Assignment: Copy every line of the records that includes the word "bowling".
*** Task data Section Begins ***
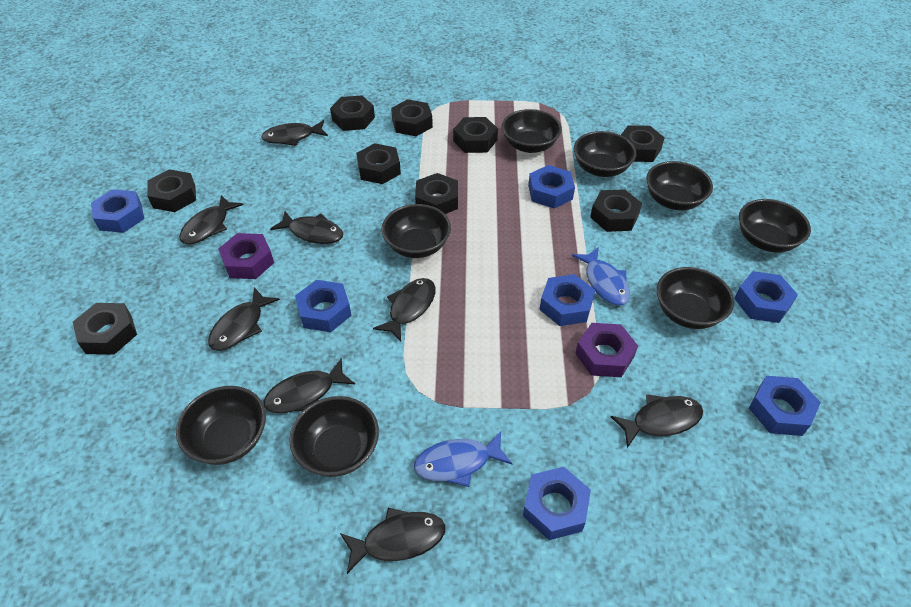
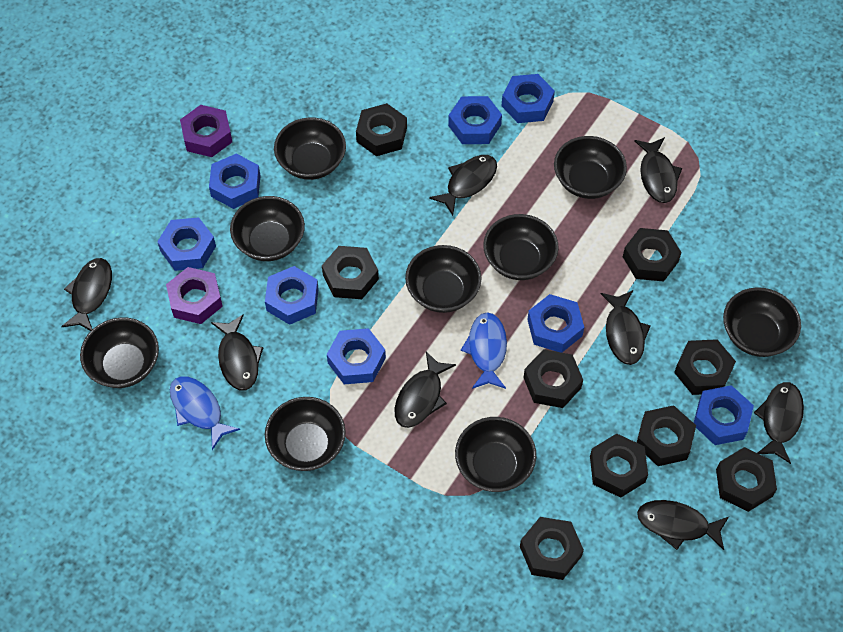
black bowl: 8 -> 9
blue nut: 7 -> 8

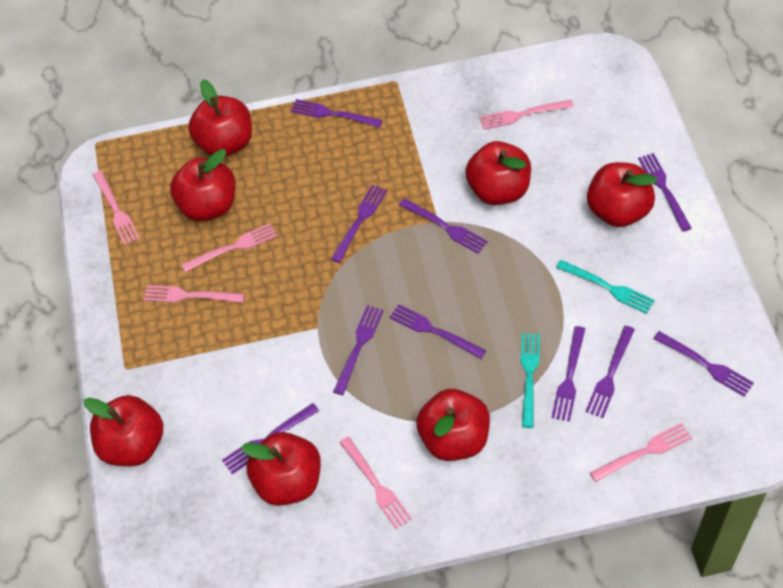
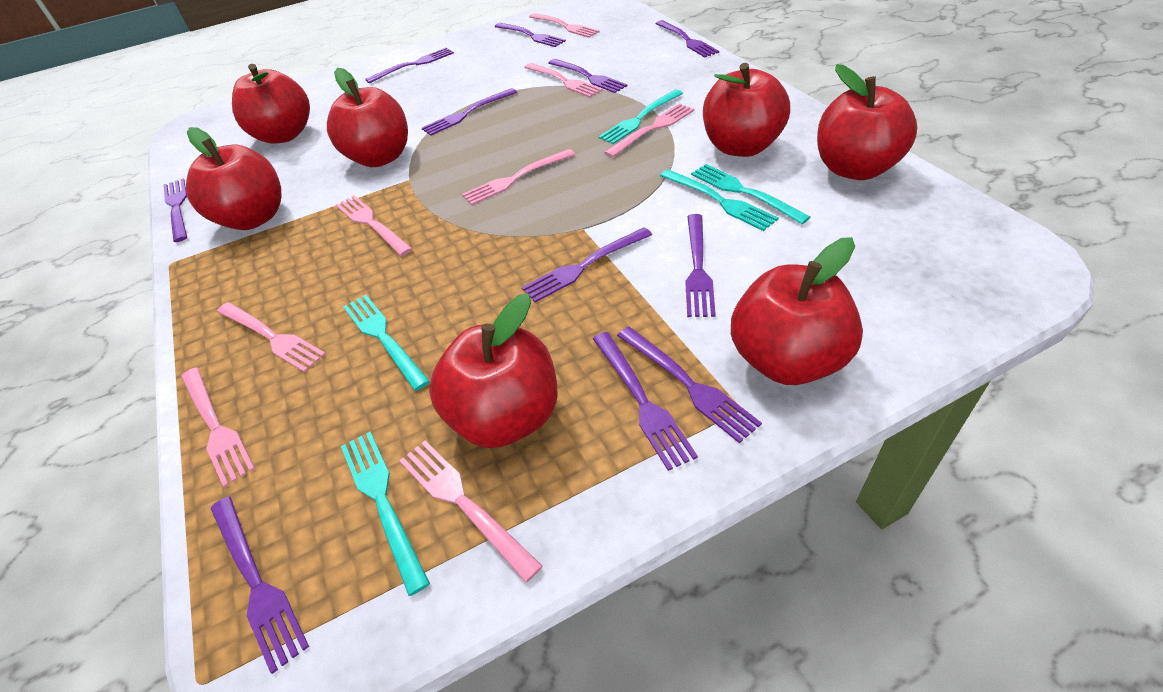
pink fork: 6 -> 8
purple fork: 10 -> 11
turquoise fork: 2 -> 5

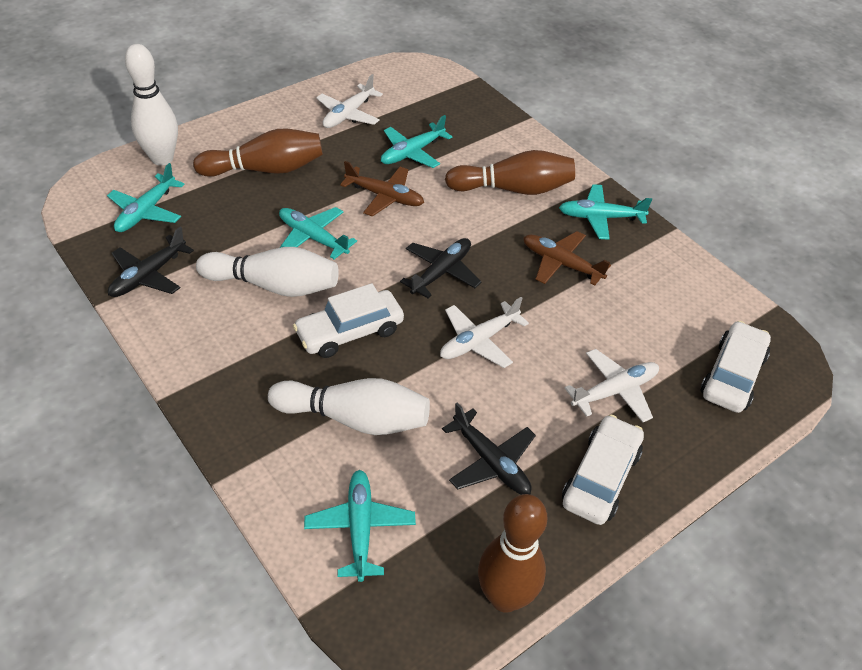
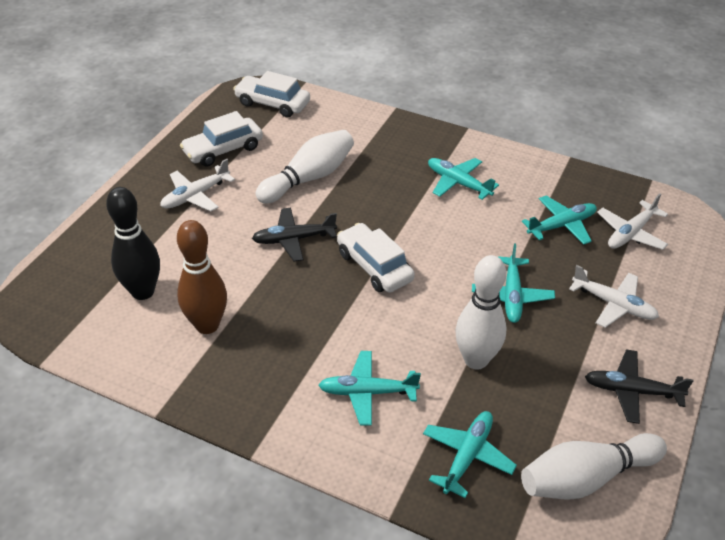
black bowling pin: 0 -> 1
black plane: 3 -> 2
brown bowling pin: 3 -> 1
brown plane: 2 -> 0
*** Task data Section Ends ***
Answer area:
black bowling pin: 0 -> 1
brown bowling pin: 3 -> 1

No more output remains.